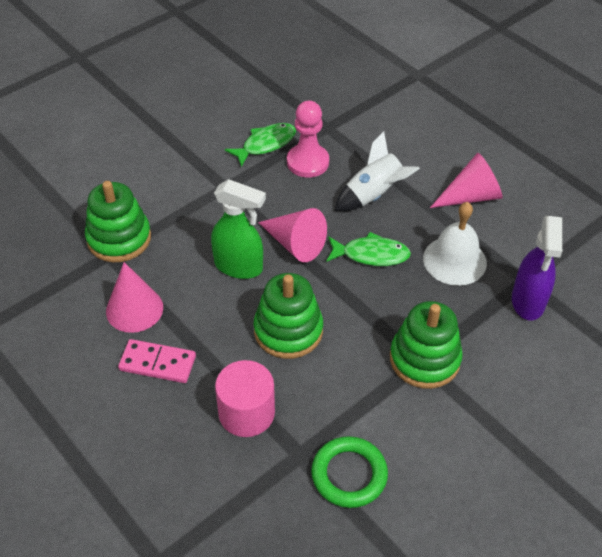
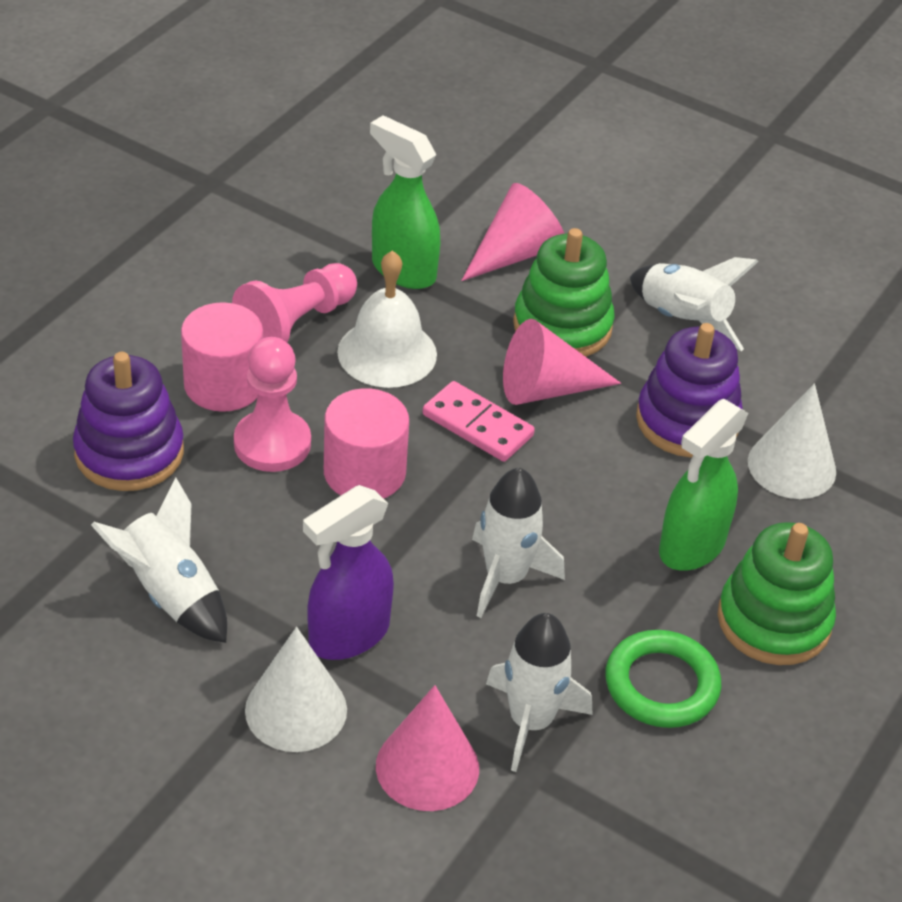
green fish: [225,123,296,167] [326,232,411,266] = 2 -> none = 0
green spray bottle: [211,179,266,279] = 1 -> [370,115,440,289] [659,399,748,571] = 2
green stacking toy: [85,181,151,262] [253,273,323,359] [390,301,463,389] = 3 -> [513,228,615,357] [717,522,836,665] = 2
pink cylinder: [215,360,275,437] = 1 -> [181,302,263,412] [324,388,409,499] = 2
pink pawn: [287,101,329,178] = 1 -> [232,263,357,343] [234,337,311,472] = 2
purple stacking toy: none = 0 -> [73,352,184,491] [636,323,743,458] = 2
white cone: none = 0 -> [245,627,347,752] [748,383,836,499] = 2
white rocket: [335,131,420,211] = 1 -> [91,477,227,643] [472,467,565,618] [486,613,592,772] [630,257,759,351] = 4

• **EXERCISE DESCRIPTION**: The records must appear again word for word, though none of their pictures should.

• **RESULT OF THIS TASK**:
green fish: [225,123,296,167] [326,232,411,266] = 2 -> none = 0
green spray bottle: [211,179,266,279] = 1 -> [370,115,440,289] [659,399,748,571] = 2
green stacking toy: [85,181,151,262] [253,273,323,359] [390,301,463,389] = 3 -> [513,228,615,357] [717,522,836,665] = 2
pink cylinder: [215,360,275,437] = 1 -> [181,302,263,412] [324,388,409,499] = 2
pink pawn: [287,101,329,178] = 1 -> [232,263,357,343] [234,337,311,472] = 2
purple stacking toy: none = 0 -> [73,352,184,491] [636,323,743,458] = 2
white cone: none = 0 -> [245,627,347,752] [748,383,836,499] = 2
white rocket: [335,131,420,211] = 1 -> [91,477,227,643] [472,467,565,618] [486,613,592,772] [630,257,759,351] = 4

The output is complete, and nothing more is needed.